# Task item:
Type out the data exactly as given. Skip any image.

# Entries supplied:
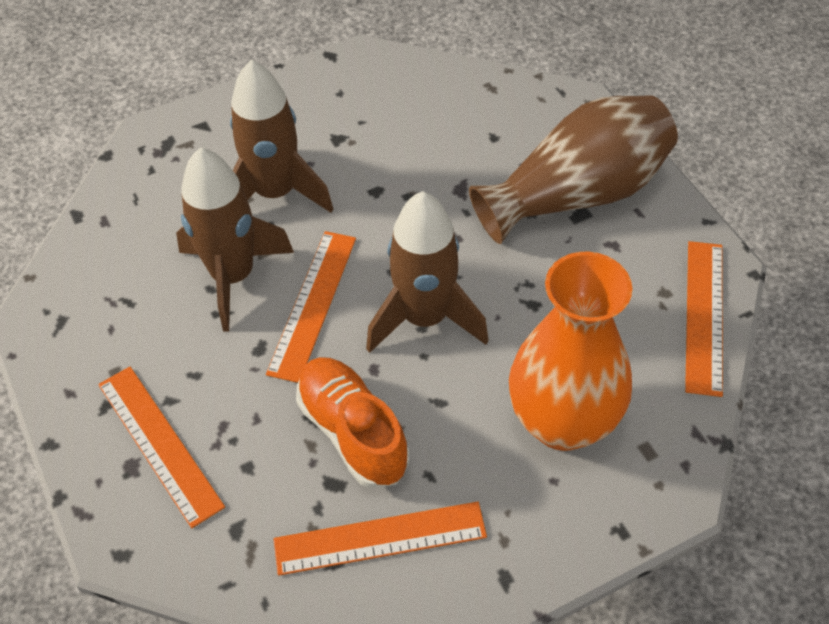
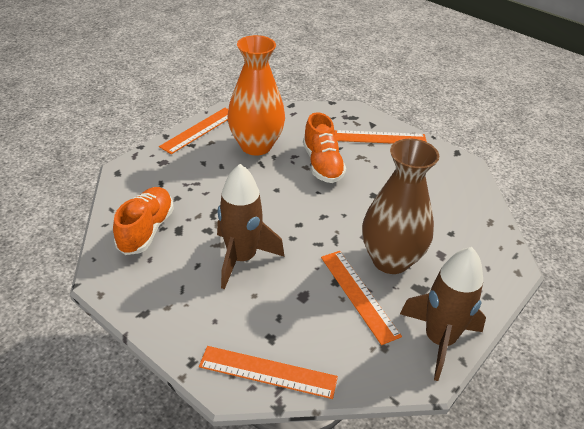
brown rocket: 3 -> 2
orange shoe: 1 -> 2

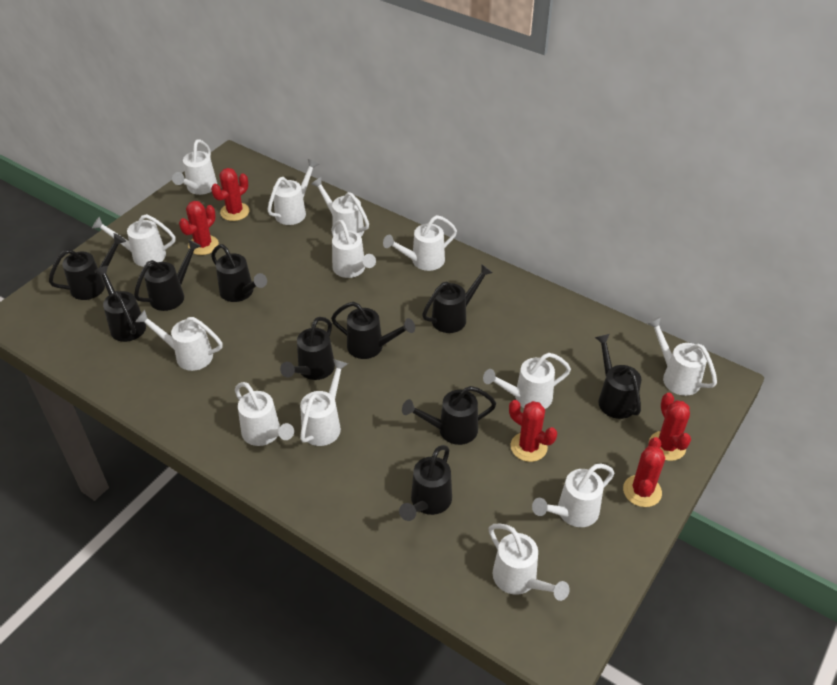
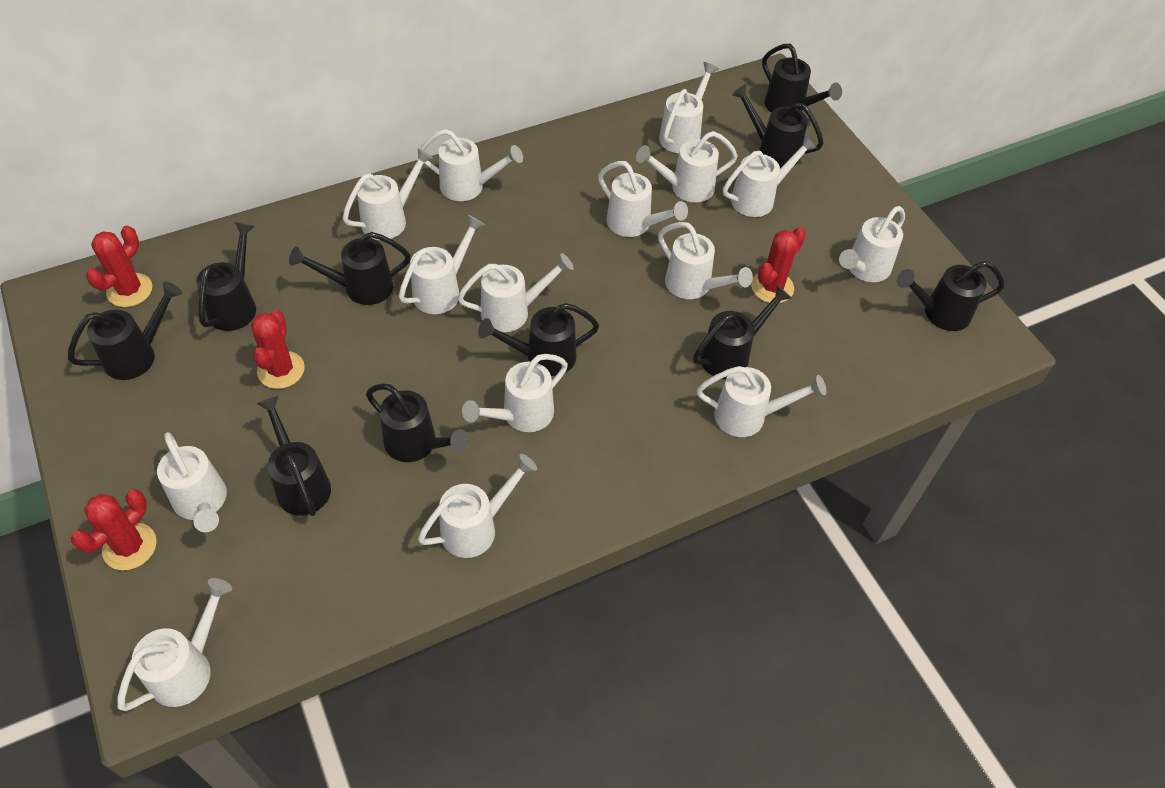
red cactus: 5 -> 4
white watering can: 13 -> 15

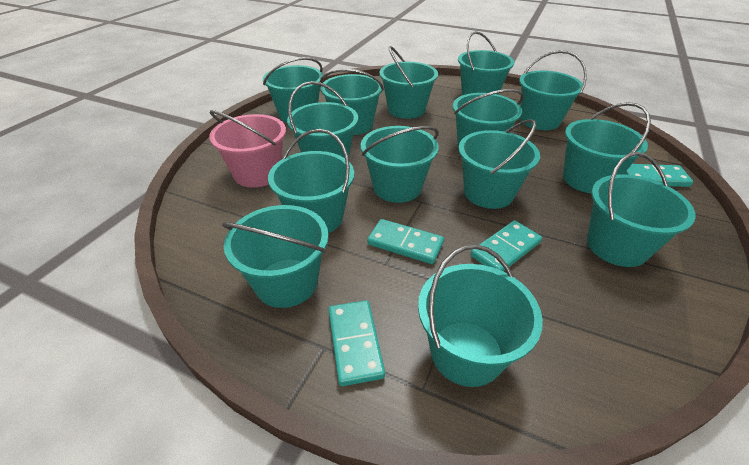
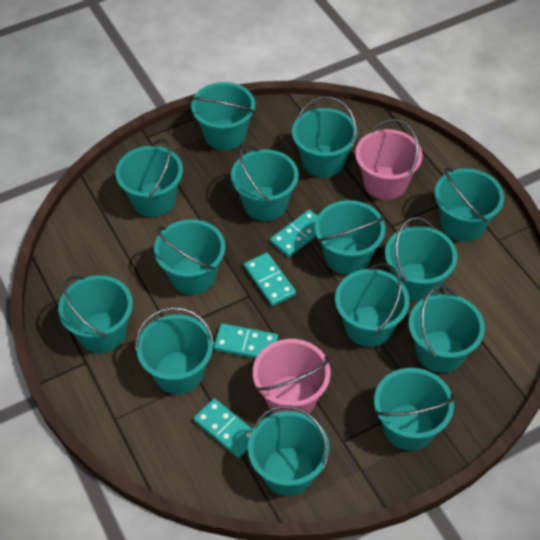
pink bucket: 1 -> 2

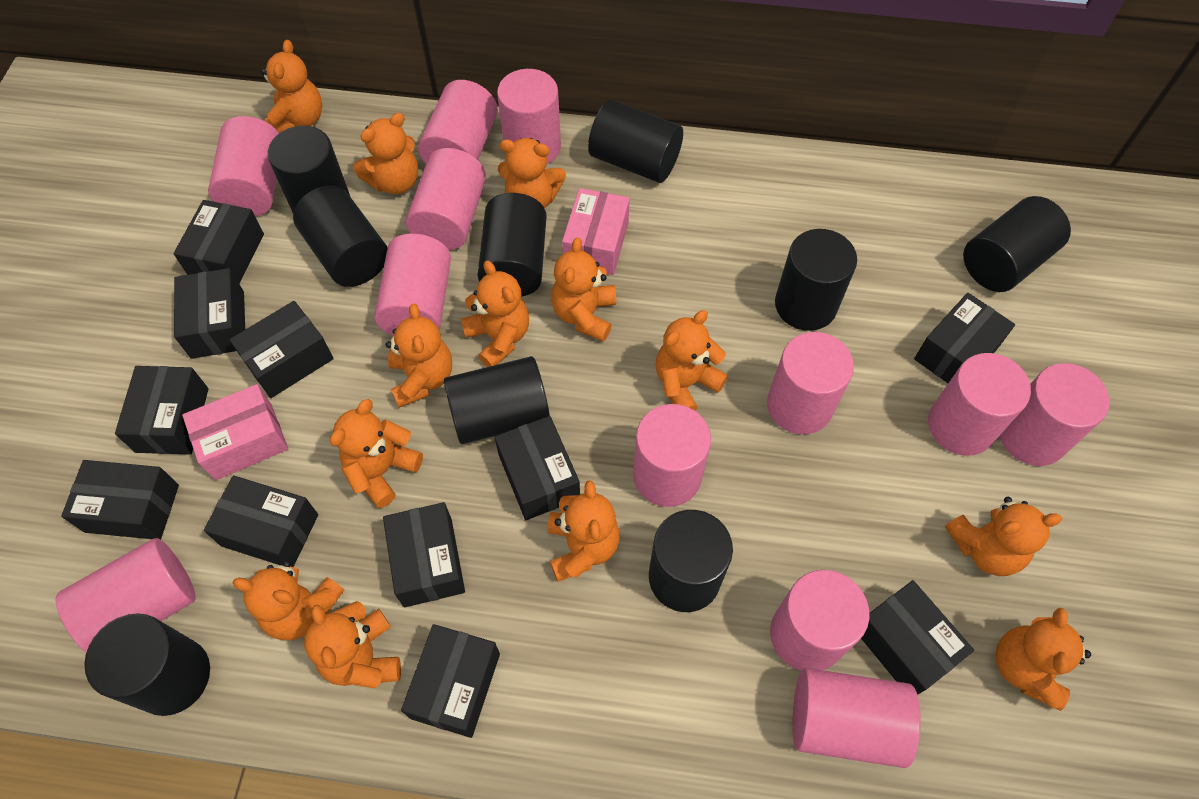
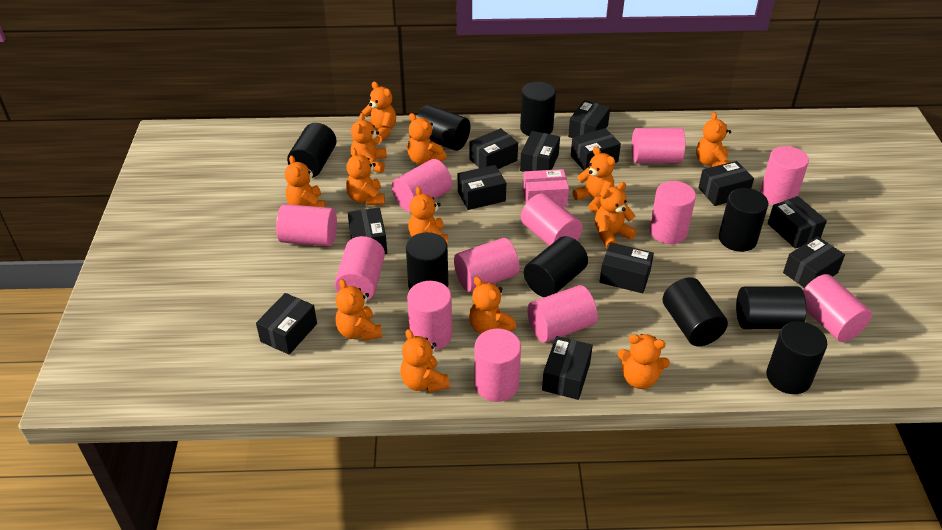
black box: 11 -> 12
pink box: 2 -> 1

# Answer space:
brown rocket: 3 -> 2
orange shoe: 1 -> 2

red cactus: 5 -> 4
white watering can: 13 -> 15

pink bucket: 1 -> 2

black box: 11 -> 12
pink box: 2 -> 1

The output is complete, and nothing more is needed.